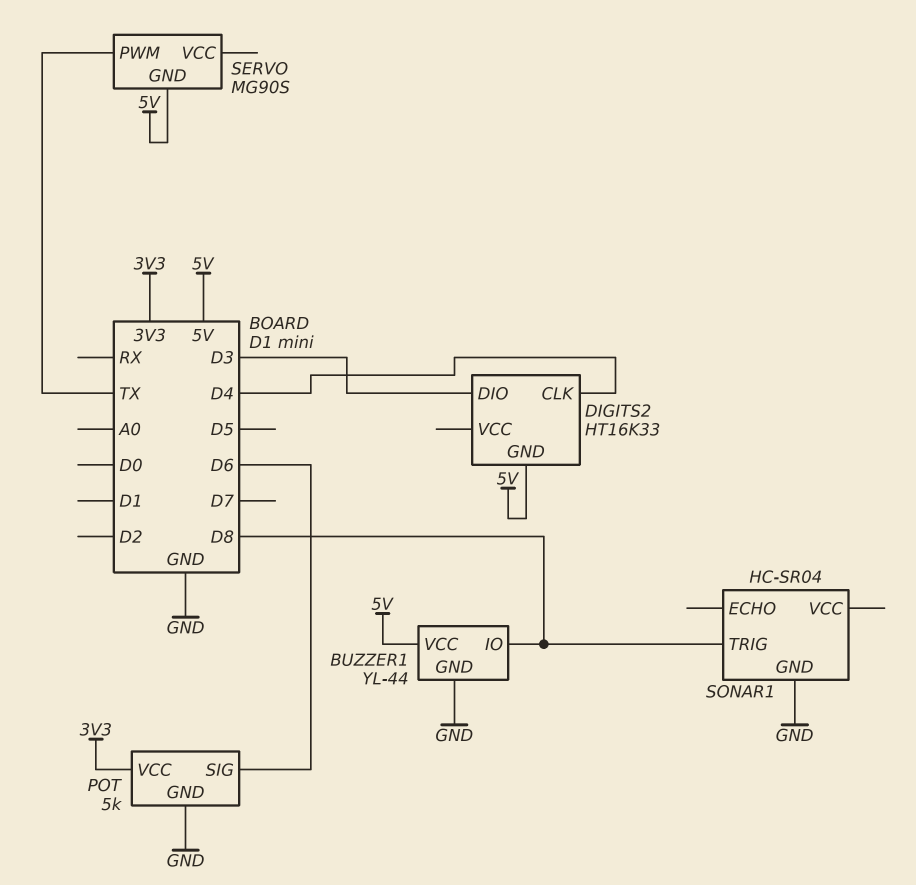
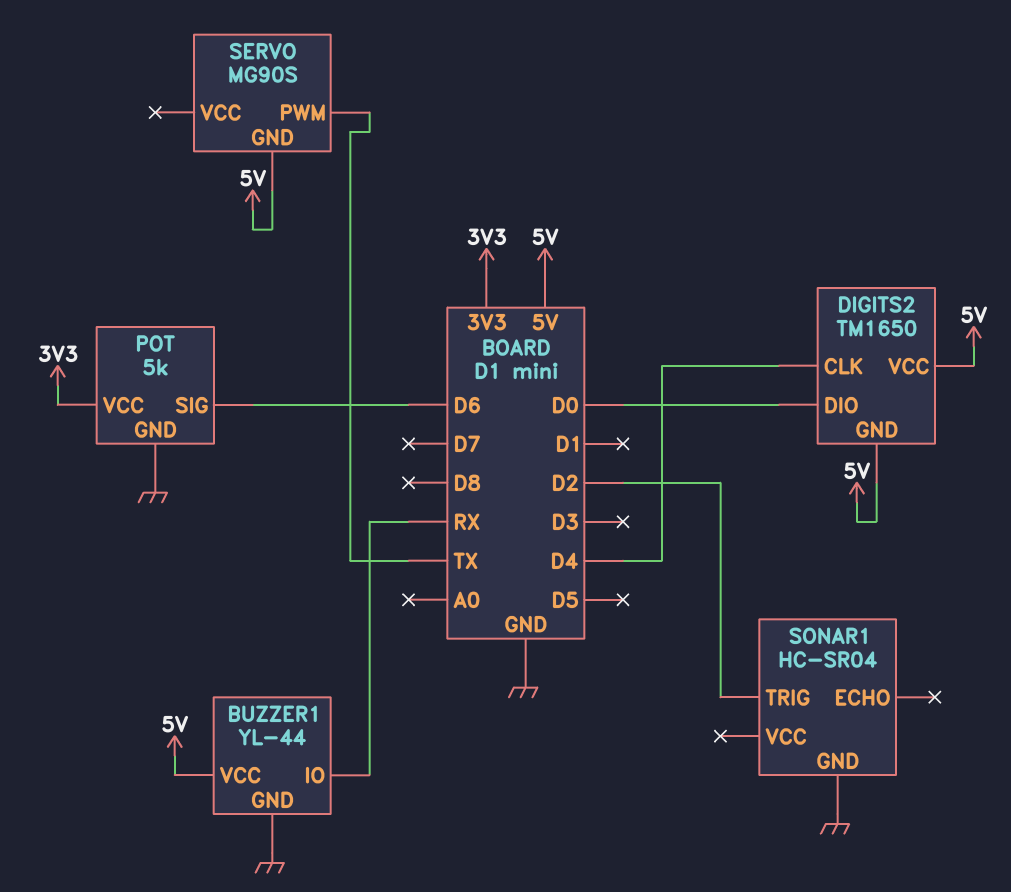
BUZZER1 pin IO: D8 -> RX
DIGITS2: HT16K33 -> TM1650
DIGITS2 pin DIO: D3 -> D0
DIGITS2 pin VCC: none -> 5V
SONAR1 pin TRIG: D8 -> D2

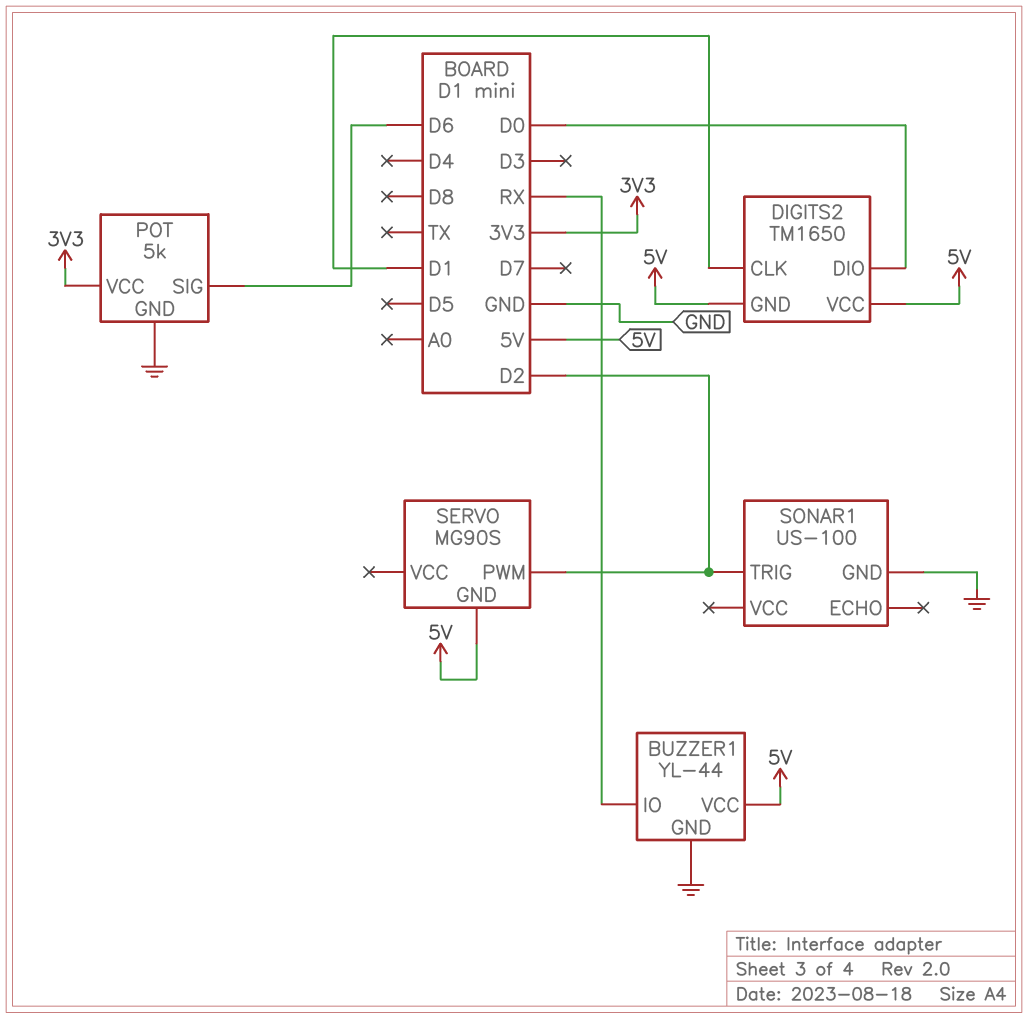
DIGITS2 pin CLK: D4 -> D1
SERVO pin PWM: TX -> D2
SONAR1: HC-SR04 -> US-100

> _Required work_
Each line from the line containing "SONAR1 pin TRIG: D8 -> D2" through the final line of the data above must be retyped exactly; nothing else, and no pictures, may appear.

> _Answer to the problem_
SONAR1 pin TRIG: D8 -> D2

DIGITS2 pin CLK: D4 -> D1
SERVO pin PWM: TX -> D2
SONAR1: HC-SR04 -> US-100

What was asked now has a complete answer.